Return each line of the records below that contains the word "image".

(Before-and-after object lists)
----------------------------------------
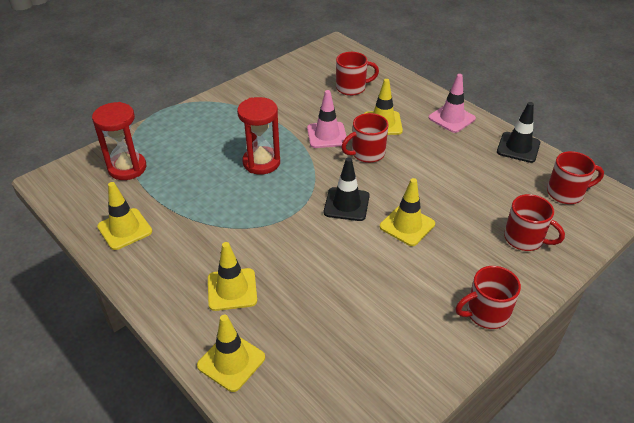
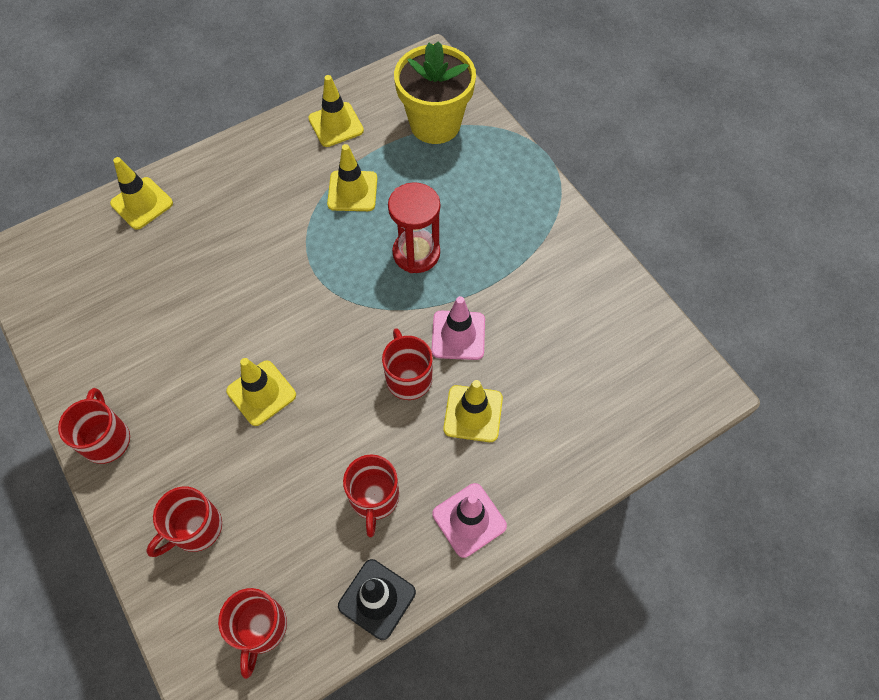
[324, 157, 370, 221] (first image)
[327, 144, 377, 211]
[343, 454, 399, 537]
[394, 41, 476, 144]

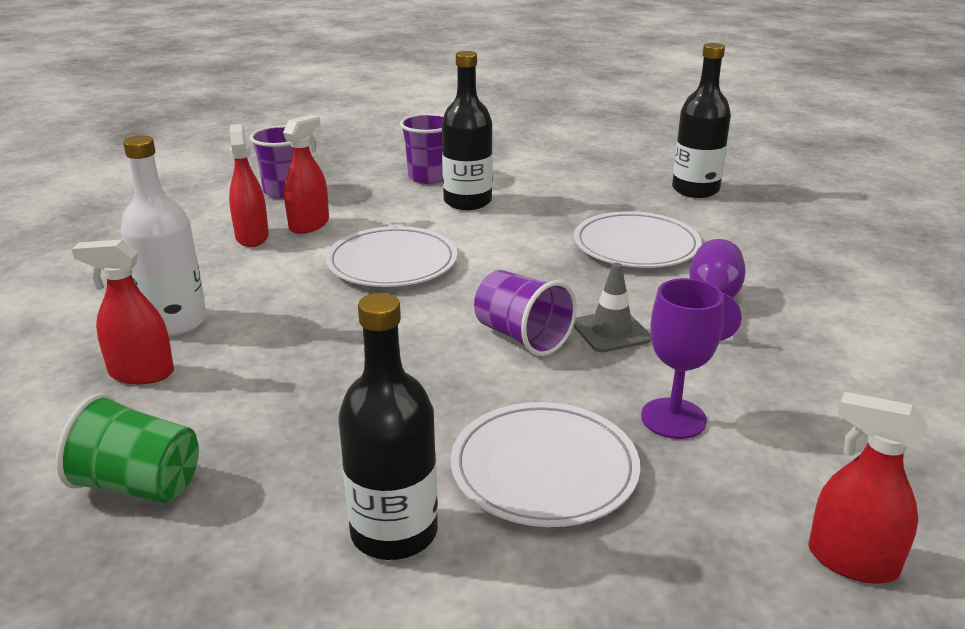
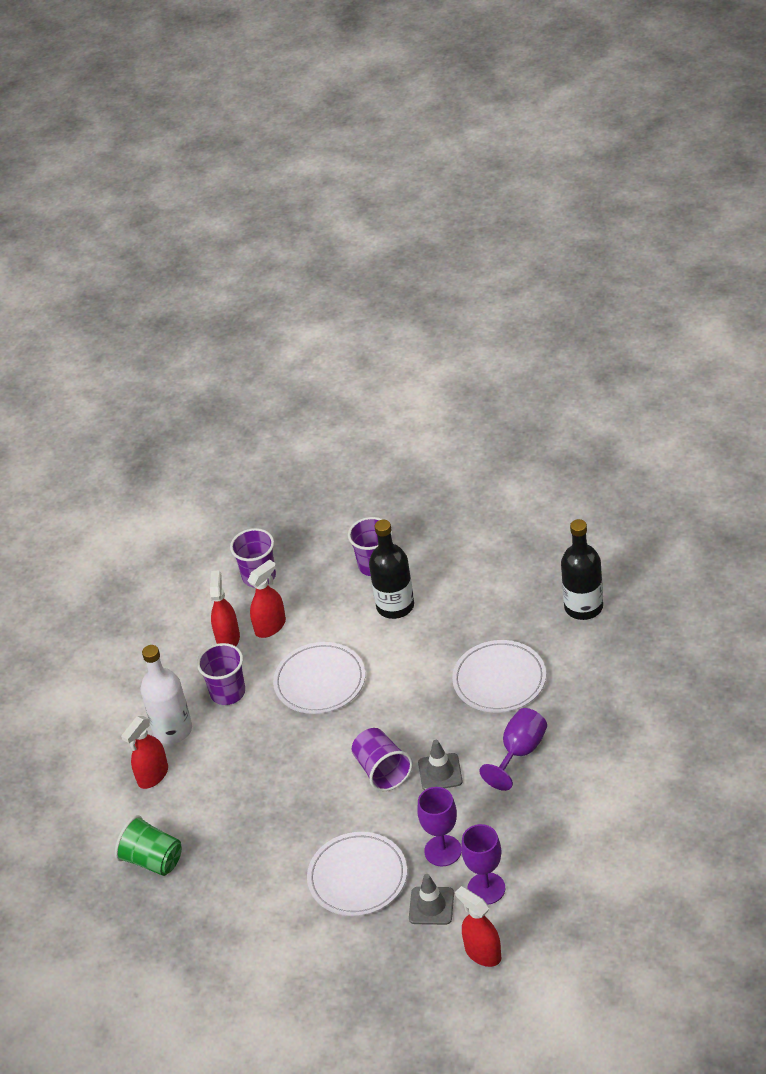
[338, 293, 438, 560] (first image)
[197, 643, 245, 705]
[409, 874, 454, 925]
[461, 824, 505, 905]
[121, 716, 168, 789]

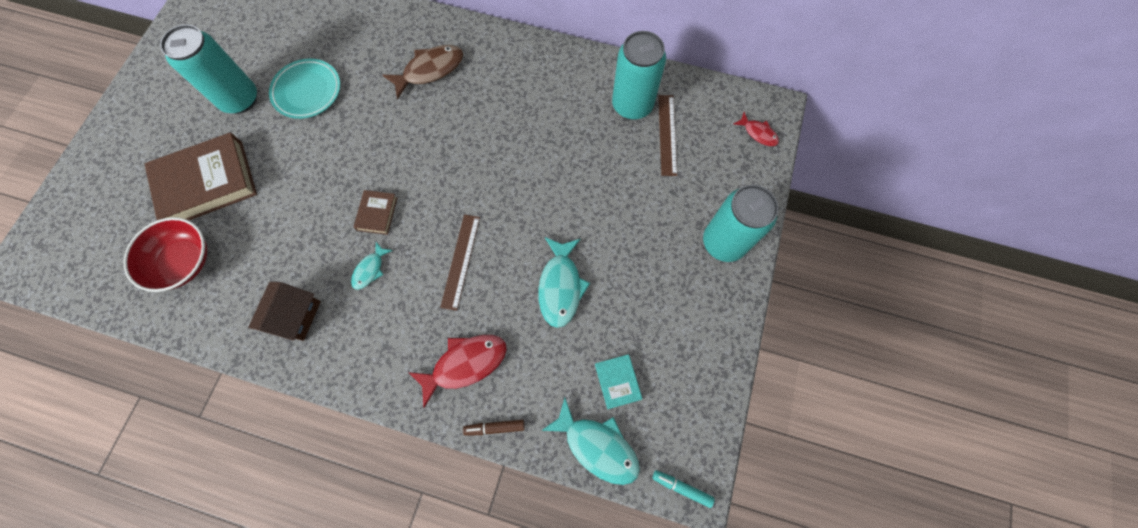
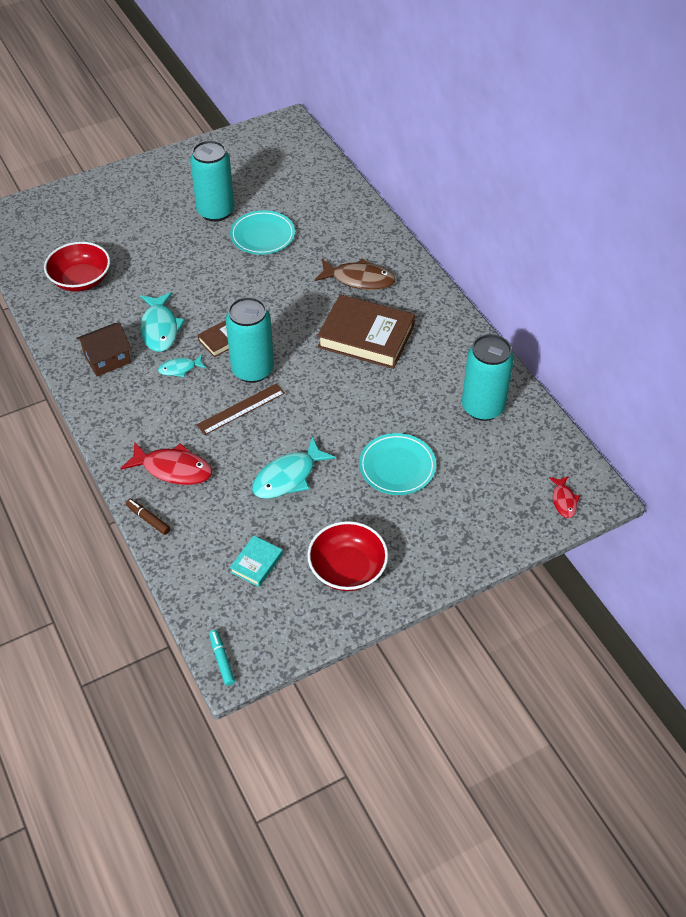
[658, 95, 677, 176] (first image)
[307, 521, 388, 591]
[359, 433, 436, 495]
[317, 294, 415, 369]
[140, 292, 185, 352]
[225, 297, 274, 383]

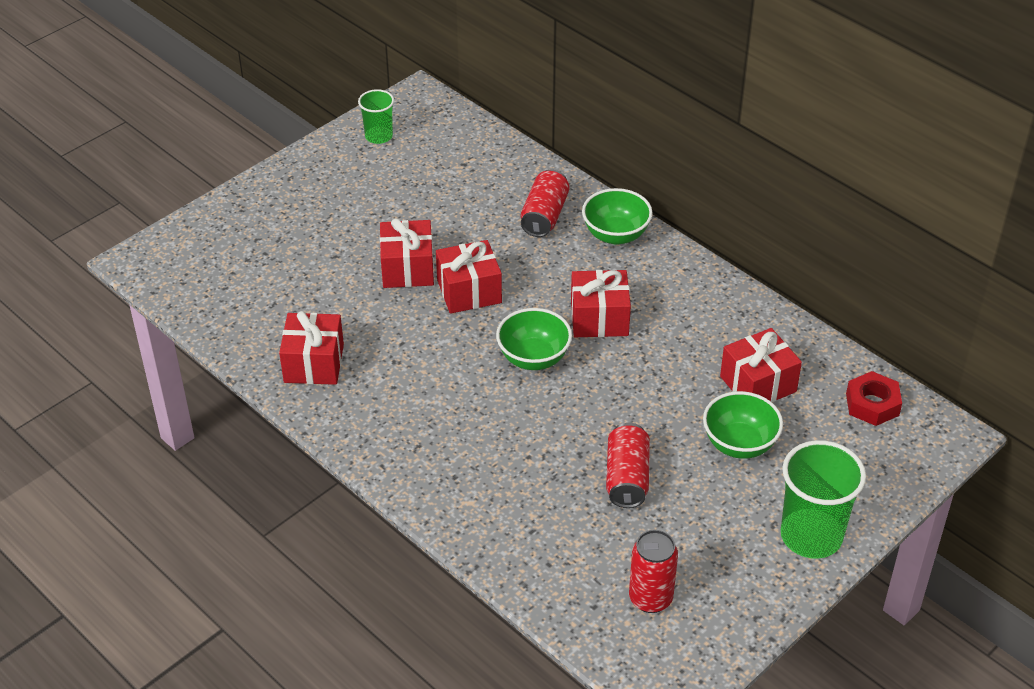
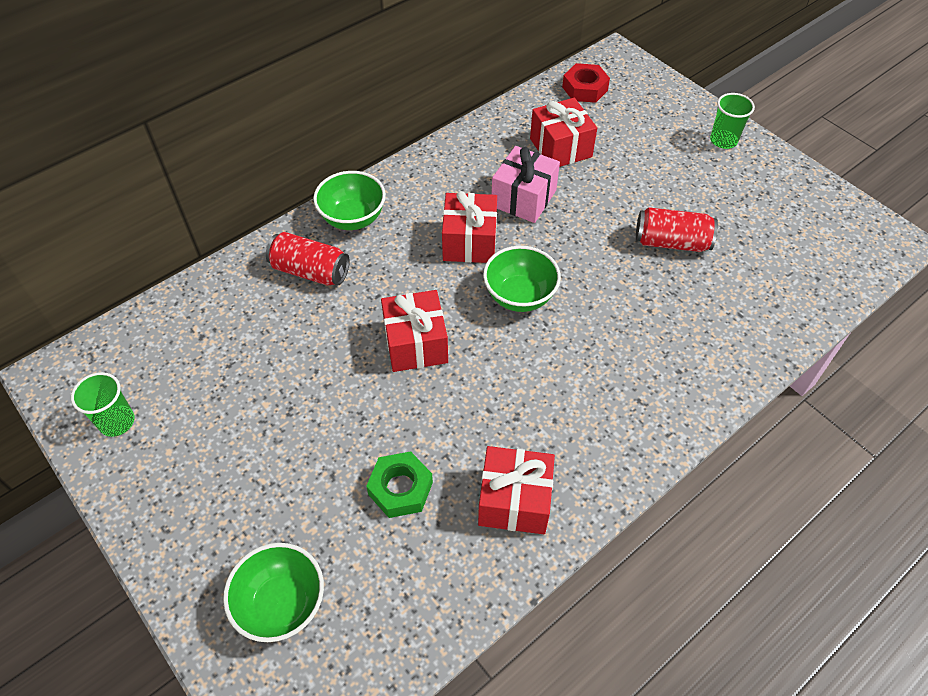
[380, 218, 434, 288] (first image)
[629, 530, 678, 613] (first image)
[366, 451, 433, 518]
[491, 146, 560, 223]
[223, 543, 324, 642]
[710, 93, 755, 149]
----------------------------------------
Your response =>
[324, 157, 370, 221] (first image)
[338, 293, 438, 560] (first image)
[658, 95, 677, 176] (first image)
[380, 218, 434, 288] (first image)
[629, 530, 678, 613] (first image)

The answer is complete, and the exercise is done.